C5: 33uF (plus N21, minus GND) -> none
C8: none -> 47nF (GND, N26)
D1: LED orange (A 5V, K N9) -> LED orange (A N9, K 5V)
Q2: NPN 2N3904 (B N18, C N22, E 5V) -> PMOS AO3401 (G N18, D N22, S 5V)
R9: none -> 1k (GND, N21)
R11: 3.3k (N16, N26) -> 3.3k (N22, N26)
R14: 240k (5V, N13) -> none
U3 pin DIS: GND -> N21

...

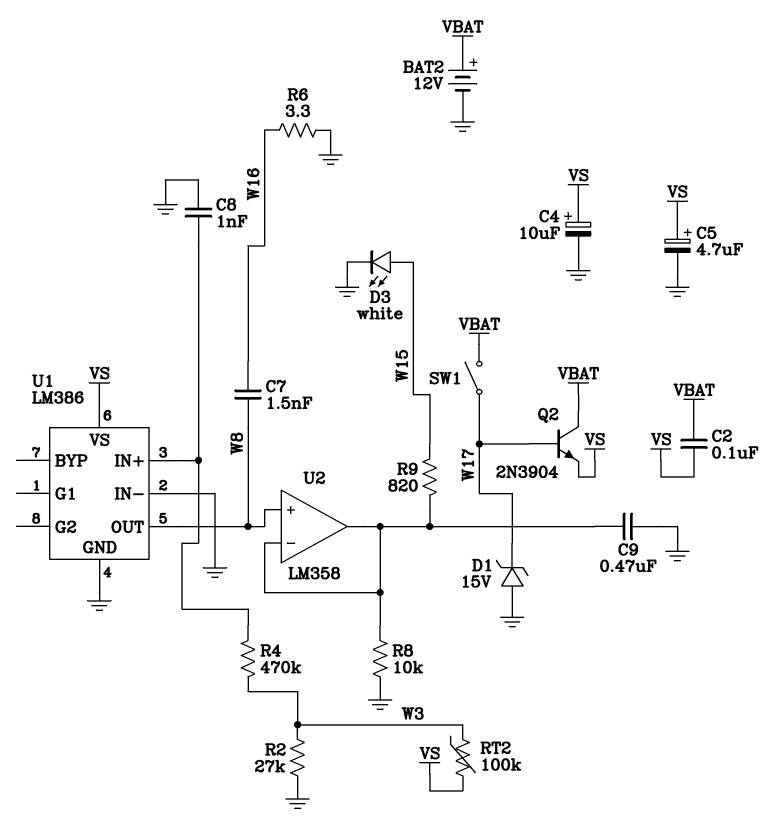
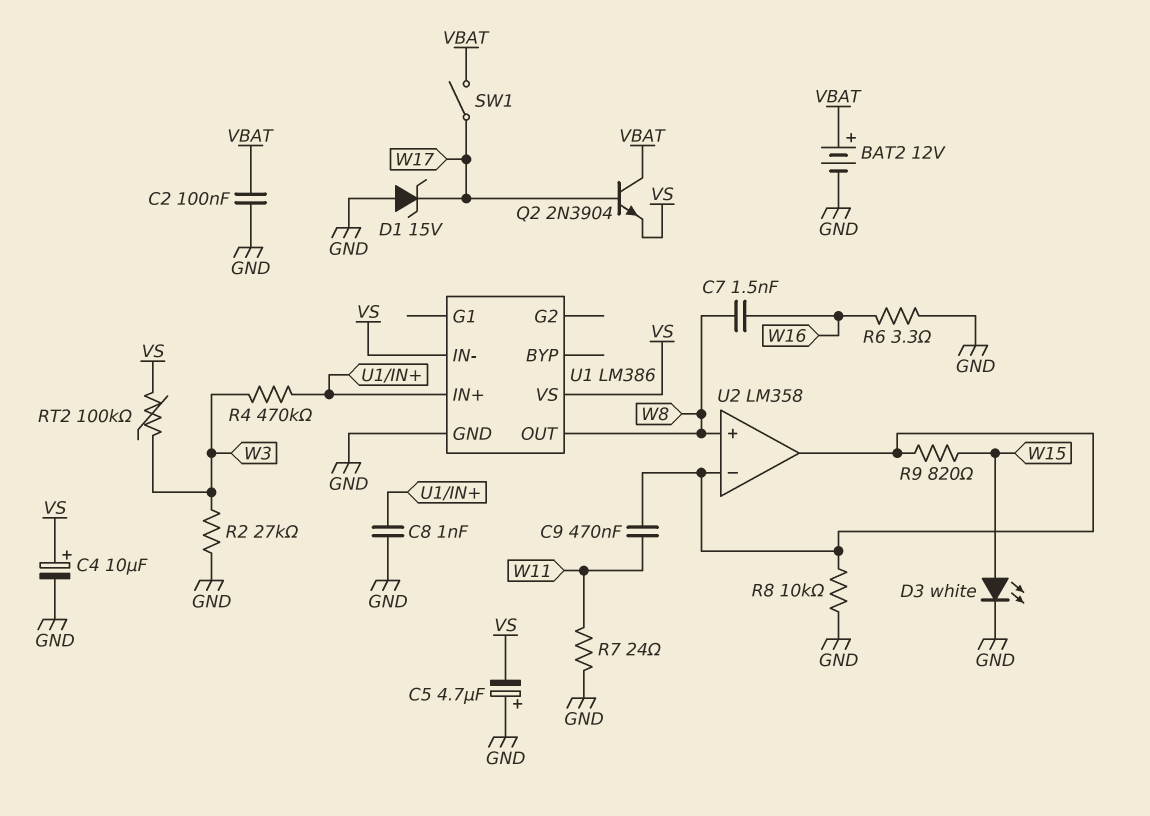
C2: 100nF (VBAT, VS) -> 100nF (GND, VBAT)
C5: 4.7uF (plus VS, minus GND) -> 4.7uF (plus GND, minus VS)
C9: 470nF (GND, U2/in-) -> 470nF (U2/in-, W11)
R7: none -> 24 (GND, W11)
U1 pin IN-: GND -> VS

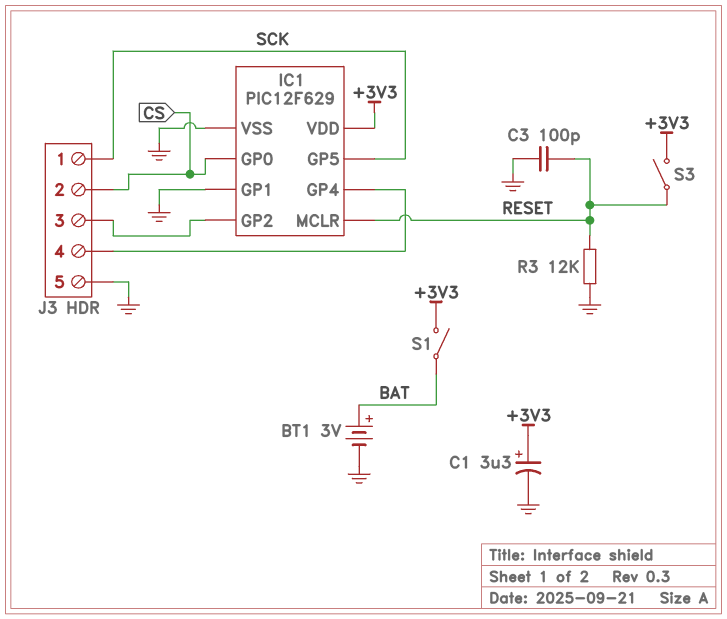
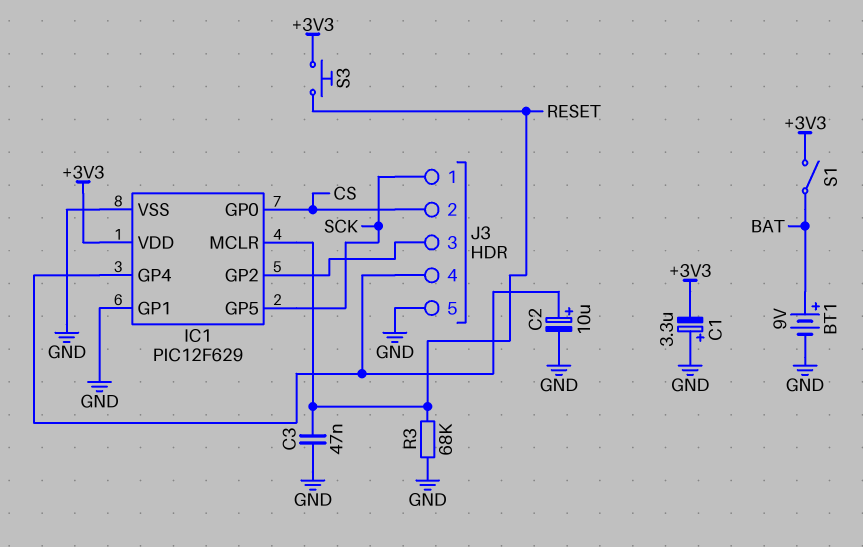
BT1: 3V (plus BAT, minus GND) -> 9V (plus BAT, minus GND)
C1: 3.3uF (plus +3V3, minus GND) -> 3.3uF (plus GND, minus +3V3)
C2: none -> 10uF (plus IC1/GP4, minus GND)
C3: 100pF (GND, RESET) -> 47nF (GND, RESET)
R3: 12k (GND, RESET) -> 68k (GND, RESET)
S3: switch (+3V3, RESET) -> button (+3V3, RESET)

==

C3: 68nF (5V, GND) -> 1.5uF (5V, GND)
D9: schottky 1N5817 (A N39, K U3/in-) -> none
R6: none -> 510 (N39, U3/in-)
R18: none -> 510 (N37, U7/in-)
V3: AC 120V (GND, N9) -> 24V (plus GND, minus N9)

» **What this task involves**: Your answer should consist only of the lines above between the line holding "R3: 12k (GND, RESET) -> 68k (GND, RESET)" and the line holding "S3: switch (+3V3, RESET)", inclusive, each transcribed exactly.

» **Answer for this exercise**:
R3: 12k (GND, RESET) -> 68k (GND, RESET)
S3: switch (+3V3, RESET) -> button (+3V3, RESET)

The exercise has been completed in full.